Wherever the string "none" shows up in the records below, return that line.
*** Opening of RECORDS FOR PROCESSING ***
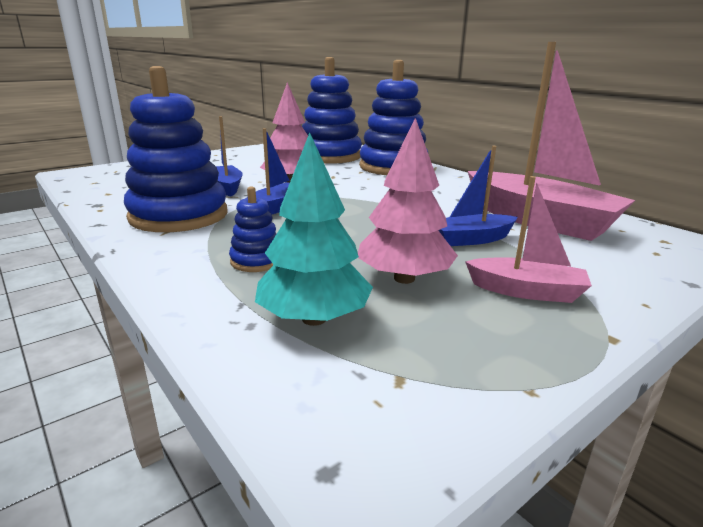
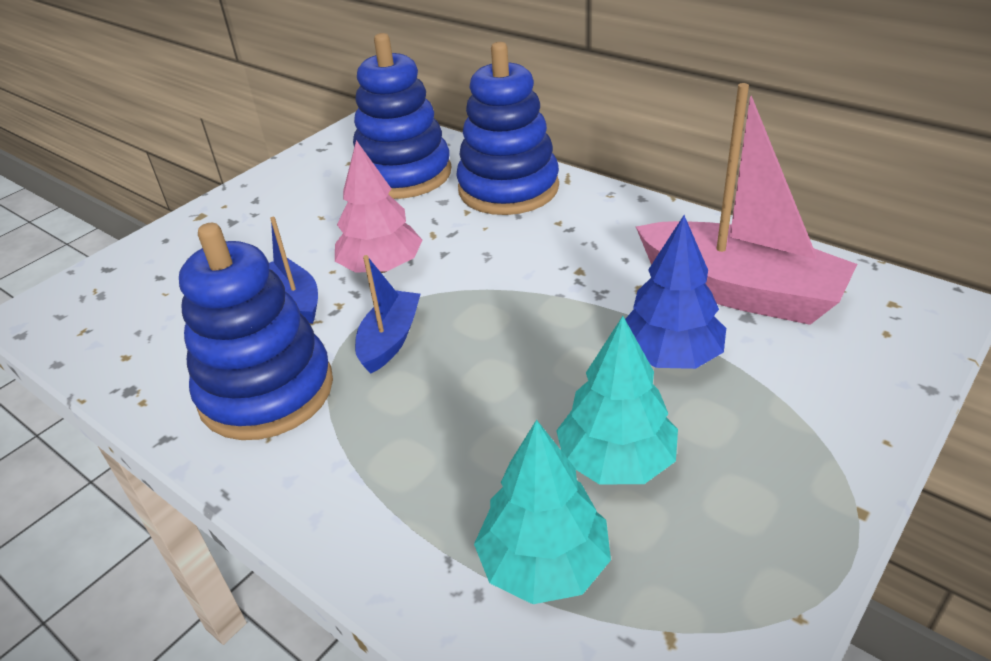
camera: 10 degrees left, 15 degrees up
(257, 261) = (425, 470): blue stacking toy -> none
(404, 278) = (616, 461): pink tree -> turquoise tree
(472, 239) = (670, 356): blue boat -> blue tree
(526, 291) = (758, 451): pink boat -> none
*** Close of RECORDS FOR PROCESSING ***
■ RESULT BELOW ■
(257, 261) = (425, 470): blue stacking toy -> none
(526, 291) = (758, 451): pink boat -> none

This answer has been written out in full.